[DATA SECTION — start]
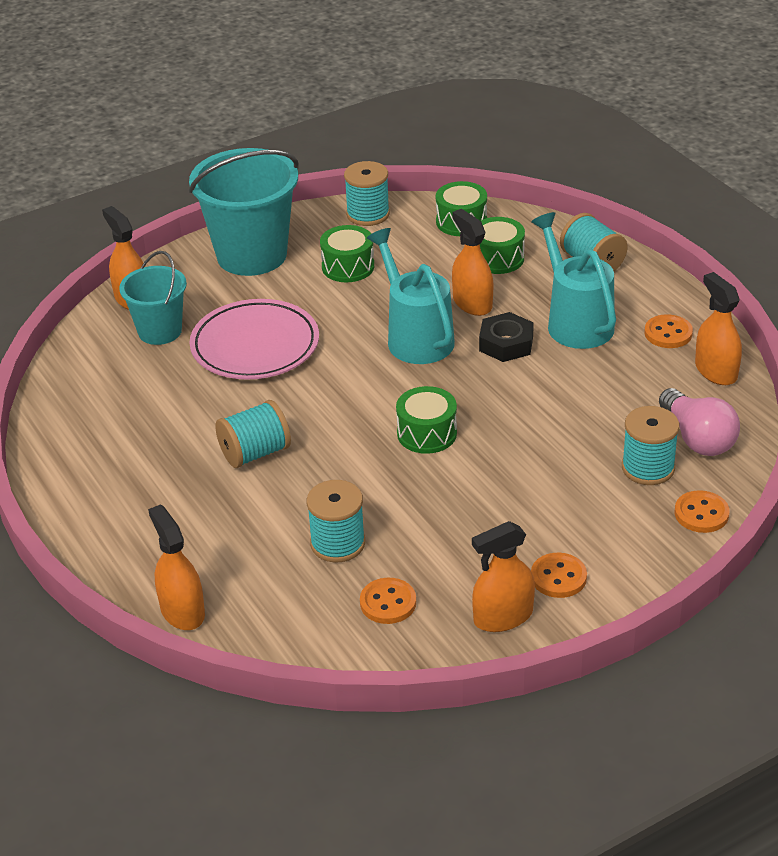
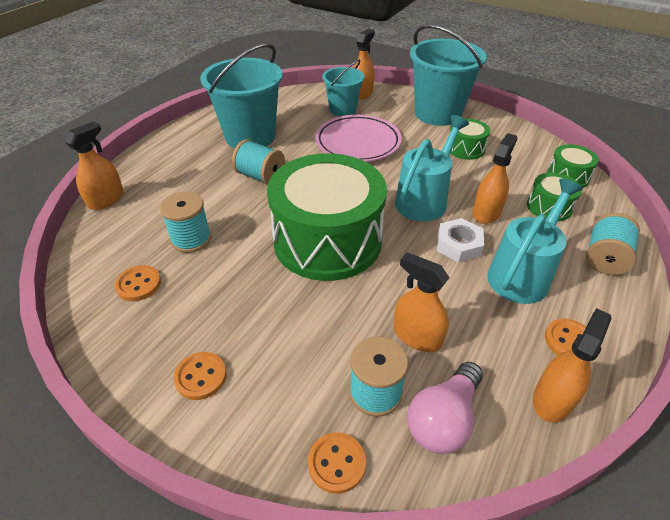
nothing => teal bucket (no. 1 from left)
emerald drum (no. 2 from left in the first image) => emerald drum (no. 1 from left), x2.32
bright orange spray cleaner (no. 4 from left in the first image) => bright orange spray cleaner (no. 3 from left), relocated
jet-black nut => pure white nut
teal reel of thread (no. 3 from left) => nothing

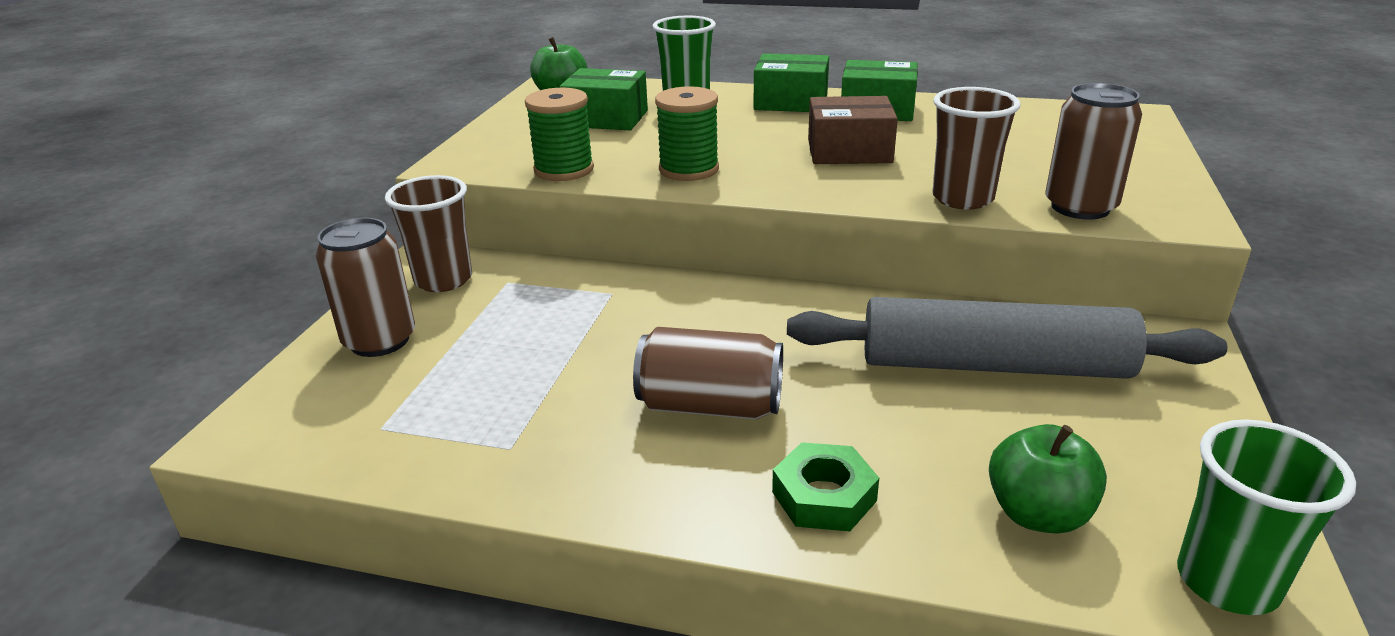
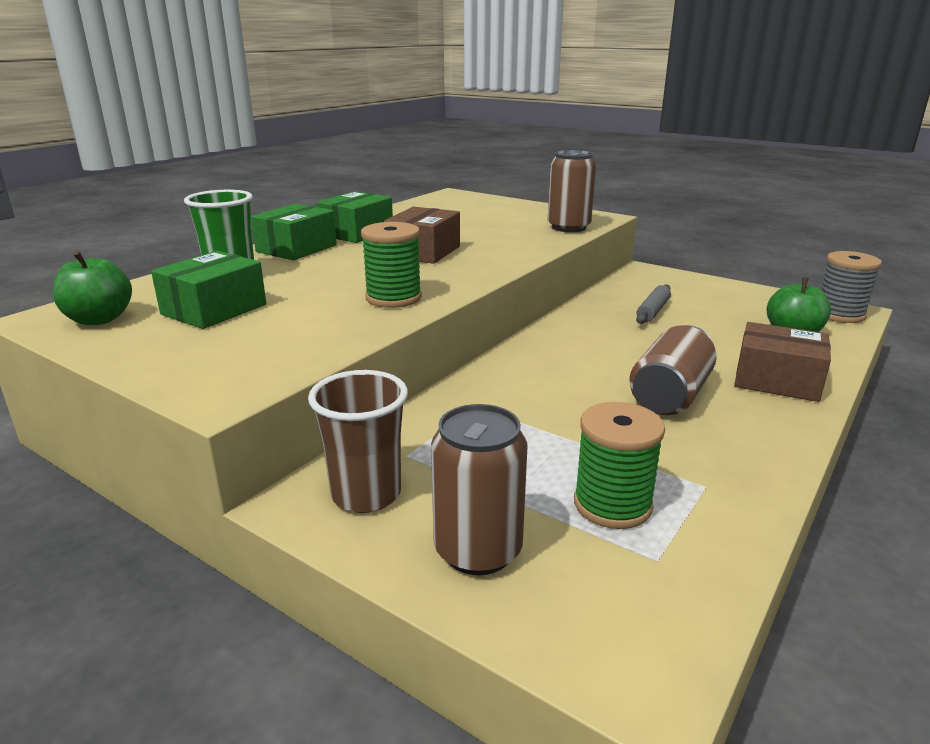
emerald reel of thread (no. 1 from left in the first image) => emerald reel of thread (no. 2 from left), relocated
ash-grey dough roller, x0.42
emerald nut => russet package (no. 2 from left)
emerald beaker (no. 2 from left) => ash-grey reel of thread
russet beaker (no. 2 from left) => nothing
[DATA SECTION — finish]
Please repeat exactly the data above from its first line to the line that contains "jet-black nut => pure white nut", inclusive, and leave every picture out.

FINISHED EXERCISE:
nothing => teal bucket (no. 1 from left)
emerald drum (no. 2 from left in the first image) => emerald drum (no. 1 from left), x2.32
bright orange spray cleaner (no. 4 from left in the first image) => bright orange spray cleaner (no. 3 from left), relocated
jet-black nut => pure white nut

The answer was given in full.